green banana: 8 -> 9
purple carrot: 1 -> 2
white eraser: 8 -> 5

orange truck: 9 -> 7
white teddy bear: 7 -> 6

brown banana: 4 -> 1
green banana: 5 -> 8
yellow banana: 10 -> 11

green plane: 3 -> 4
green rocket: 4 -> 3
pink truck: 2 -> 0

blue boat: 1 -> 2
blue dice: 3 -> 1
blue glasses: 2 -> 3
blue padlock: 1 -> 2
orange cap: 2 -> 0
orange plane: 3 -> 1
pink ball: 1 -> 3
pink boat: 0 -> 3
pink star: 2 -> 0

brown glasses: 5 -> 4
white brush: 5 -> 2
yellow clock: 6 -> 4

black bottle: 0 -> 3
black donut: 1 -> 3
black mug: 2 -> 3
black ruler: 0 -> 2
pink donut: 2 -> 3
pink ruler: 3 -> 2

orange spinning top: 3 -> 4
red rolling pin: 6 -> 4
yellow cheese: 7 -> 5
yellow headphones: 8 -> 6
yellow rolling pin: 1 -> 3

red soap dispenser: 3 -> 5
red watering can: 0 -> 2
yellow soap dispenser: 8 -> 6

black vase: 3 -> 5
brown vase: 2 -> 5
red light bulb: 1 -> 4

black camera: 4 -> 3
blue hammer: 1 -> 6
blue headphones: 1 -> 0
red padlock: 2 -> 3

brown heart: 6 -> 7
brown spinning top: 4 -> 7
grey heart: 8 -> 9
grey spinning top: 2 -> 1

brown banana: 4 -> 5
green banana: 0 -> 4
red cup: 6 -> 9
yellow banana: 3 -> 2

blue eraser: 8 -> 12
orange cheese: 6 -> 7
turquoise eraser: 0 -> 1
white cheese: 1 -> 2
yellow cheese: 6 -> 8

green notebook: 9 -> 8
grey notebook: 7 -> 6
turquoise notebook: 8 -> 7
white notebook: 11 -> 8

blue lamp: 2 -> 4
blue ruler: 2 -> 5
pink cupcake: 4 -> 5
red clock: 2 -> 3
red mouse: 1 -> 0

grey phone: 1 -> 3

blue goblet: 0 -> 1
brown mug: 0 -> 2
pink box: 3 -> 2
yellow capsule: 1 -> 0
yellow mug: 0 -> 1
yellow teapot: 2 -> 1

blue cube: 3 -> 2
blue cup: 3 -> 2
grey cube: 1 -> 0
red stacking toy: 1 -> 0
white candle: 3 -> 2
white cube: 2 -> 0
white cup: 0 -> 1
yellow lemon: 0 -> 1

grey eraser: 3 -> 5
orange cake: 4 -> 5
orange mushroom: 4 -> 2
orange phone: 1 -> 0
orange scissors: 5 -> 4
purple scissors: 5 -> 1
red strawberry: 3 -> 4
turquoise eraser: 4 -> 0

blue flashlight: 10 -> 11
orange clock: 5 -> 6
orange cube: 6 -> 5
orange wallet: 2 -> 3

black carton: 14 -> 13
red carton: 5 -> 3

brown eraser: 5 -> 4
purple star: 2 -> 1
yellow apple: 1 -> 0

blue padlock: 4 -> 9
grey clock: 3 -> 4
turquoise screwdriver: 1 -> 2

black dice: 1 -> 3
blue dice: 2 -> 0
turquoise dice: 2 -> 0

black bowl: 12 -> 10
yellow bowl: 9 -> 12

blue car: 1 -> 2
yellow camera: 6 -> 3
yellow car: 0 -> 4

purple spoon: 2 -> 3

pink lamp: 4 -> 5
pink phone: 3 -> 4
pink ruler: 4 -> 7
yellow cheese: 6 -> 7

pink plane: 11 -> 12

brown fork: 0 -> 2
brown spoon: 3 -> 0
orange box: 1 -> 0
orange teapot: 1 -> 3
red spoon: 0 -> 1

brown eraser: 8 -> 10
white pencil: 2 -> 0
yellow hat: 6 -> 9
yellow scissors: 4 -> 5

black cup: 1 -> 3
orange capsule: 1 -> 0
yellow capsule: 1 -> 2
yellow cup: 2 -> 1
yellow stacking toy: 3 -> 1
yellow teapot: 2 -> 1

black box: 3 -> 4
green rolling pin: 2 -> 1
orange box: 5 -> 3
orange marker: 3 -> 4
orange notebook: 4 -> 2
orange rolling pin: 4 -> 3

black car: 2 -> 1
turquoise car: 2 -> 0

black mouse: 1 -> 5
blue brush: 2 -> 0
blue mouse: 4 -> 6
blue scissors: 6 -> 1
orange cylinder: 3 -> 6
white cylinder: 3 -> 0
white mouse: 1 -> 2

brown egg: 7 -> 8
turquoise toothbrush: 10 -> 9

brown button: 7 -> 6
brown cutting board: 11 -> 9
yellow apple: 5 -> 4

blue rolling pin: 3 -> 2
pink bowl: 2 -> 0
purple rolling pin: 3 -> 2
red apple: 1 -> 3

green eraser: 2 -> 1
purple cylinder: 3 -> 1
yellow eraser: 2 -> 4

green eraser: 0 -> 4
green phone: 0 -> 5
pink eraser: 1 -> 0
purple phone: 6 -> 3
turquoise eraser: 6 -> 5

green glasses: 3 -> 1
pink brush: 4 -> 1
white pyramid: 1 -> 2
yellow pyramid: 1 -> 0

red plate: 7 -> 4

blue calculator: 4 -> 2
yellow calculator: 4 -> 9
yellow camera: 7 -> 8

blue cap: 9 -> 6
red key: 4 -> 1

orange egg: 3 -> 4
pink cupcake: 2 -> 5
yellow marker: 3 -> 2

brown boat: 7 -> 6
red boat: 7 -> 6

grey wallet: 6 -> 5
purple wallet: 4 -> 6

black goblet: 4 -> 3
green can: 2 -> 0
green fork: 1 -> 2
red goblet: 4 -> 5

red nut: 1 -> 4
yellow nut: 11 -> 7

▬▬▬▬▬▬

- **What the task asks**:
Having located the line containing "pink brush: 4 -> 1", set it down along with every line after it through the end of the data, reproducing each exactly.

- **Task answer**:
pink brush: 4 -> 1
white pyramid: 1 -> 2
yellow pyramid: 1 -> 0

red plate: 7 -> 4

blue calculator: 4 -> 2
yellow calculator: 4 -> 9
yellow camera: 7 -> 8

blue cap: 9 -> 6
red key: 4 -> 1

orange egg: 3 -> 4
pink cupcake: 2 -> 5
yellow marker: 3 -> 2

brown boat: 7 -> 6
red boat: 7 -> 6

grey wallet: 6 -> 5
purple wallet: 4 -> 6

black goblet: 4 -> 3
green can: 2 -> 0
green fork: 1 -> 2
red goblet: 4 -> 5

red nut: 1 -> 4
yellow nut: 11 -> 7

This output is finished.